Problem description —
Starting at the line that contains "J1 pin 2: VA -> 0V", restate each line word for word through the final line of the data, keeping both ends.

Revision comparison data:
• • • • • • •
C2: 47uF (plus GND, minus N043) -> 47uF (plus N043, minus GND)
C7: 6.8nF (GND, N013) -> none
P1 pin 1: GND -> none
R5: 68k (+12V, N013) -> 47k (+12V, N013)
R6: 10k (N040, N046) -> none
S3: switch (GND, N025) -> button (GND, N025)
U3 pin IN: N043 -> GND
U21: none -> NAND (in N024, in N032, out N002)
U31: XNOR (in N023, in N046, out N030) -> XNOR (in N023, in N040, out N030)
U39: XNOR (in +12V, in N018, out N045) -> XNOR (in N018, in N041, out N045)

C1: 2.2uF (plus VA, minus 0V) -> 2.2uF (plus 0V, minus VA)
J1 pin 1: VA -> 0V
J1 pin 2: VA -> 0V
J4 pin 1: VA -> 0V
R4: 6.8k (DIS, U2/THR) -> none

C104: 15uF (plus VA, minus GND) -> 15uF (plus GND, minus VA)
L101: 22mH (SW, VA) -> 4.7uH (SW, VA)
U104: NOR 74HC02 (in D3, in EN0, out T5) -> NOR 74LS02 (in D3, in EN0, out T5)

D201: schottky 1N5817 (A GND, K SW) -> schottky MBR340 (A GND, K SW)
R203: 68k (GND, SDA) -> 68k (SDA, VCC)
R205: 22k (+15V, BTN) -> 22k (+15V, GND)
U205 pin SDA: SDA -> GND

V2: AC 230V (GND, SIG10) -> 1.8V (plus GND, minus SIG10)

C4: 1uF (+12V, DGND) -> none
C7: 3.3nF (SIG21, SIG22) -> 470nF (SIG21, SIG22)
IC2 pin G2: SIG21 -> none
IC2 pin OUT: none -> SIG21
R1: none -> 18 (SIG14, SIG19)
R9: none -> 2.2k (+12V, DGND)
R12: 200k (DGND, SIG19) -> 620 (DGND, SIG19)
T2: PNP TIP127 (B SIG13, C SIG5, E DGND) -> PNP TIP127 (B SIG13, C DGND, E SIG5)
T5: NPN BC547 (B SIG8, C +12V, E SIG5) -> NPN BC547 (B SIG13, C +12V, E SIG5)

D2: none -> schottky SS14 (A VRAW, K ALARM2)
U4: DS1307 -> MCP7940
• • • • • • •
Exercise response —
J1 pin 2: VA -> 0V
J4 pin 1: VA -> 0V
R4: 6.8k (DIS, U2/THR) -> none

C104: 15uF (plus VA, minus GND) -> 15uF (plus GND, minus VA)
L101: 22mH (SW, VA) -> 4.7uH (SW, VA)
U104: NOR 74HC02 (in D3, in EN0, out T5) -> NOR 74LS02 (in D3, in EN0, out T5)

D201: schottky 1N5817 (A GND, K SW) -> schottky MBR340 (A GND, K SW)
R203: 68k (GND, SDA) -> 68k (SDA, VCC)
R205: 22k (+15V, BTN) -> 22k (+15V, GND)
U205 pin SDA: SDA -> GND

V2: AC 230V (GND, SIG10) -> 1.8V (plus GND, minus SIG10)

C4: 1uF (+12V, DGND) -> none
C7: 3.3nF (SIG21, SIG22) -> 470nF (SIG21, SIG22)
IC2 pin G2: SIG21 -> none
IC2 pin OUT: none -> SIG21
R1: none -> 18 (SIG14, SIG19)
R9: none -> 2.2k (+12V, DGND)
R12: 200k (DGND, SIG19) -> 620 (DGND, SIG19)
T2: PNP TIP127 (B SIG13, C SIG5, E DGND) -> PNP TIP127 (B SIG13, C DGND, E SIG5)
T5: NPN BC547 (B SIG8, C +12V, E SIG5) -> NPN BC547 (B SIG13, C +12V, E SIG5)

D2: none -> schottky SS14 (A VRAW, K ALARM2)
U4: DS1307 -> MCP7940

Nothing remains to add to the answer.